PROBLEM STATEMENT. The records below are to be written out exactly, with every picture omitted.

[Spatial object tracking data]
---*---

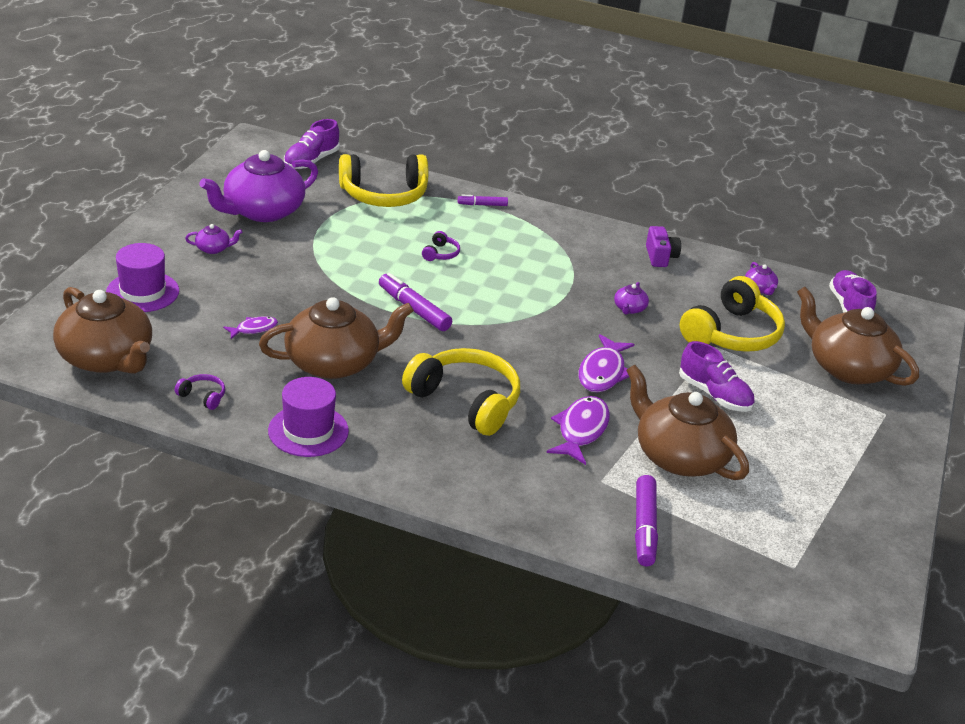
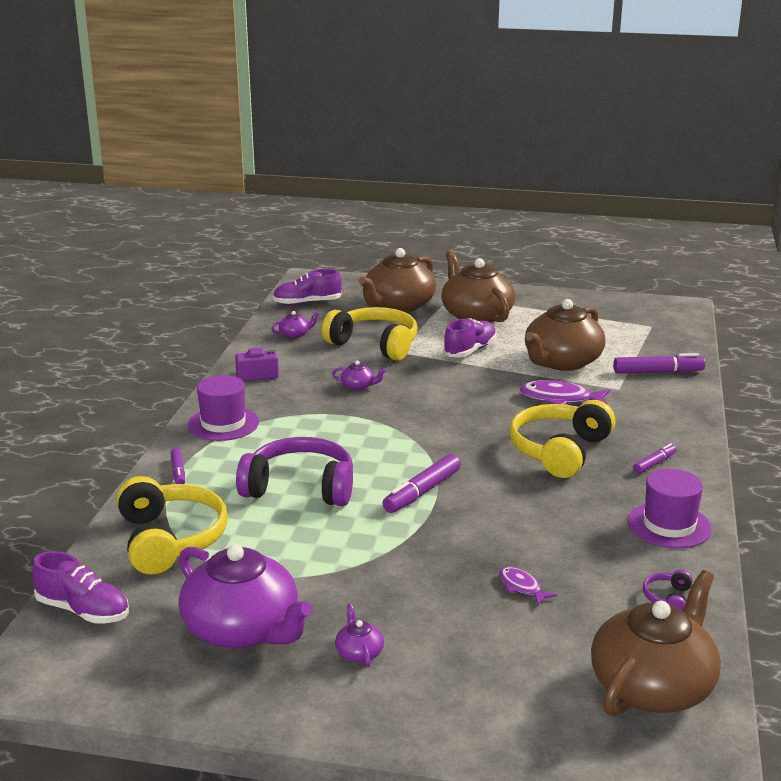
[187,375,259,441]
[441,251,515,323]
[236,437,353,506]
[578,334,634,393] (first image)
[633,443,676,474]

---*---

ANSWER BOX.
[187,375,259,441]
[441,251,515,323]
[236,437,353,506]
[578,334,634,393] (first image)
[633,443,676,474]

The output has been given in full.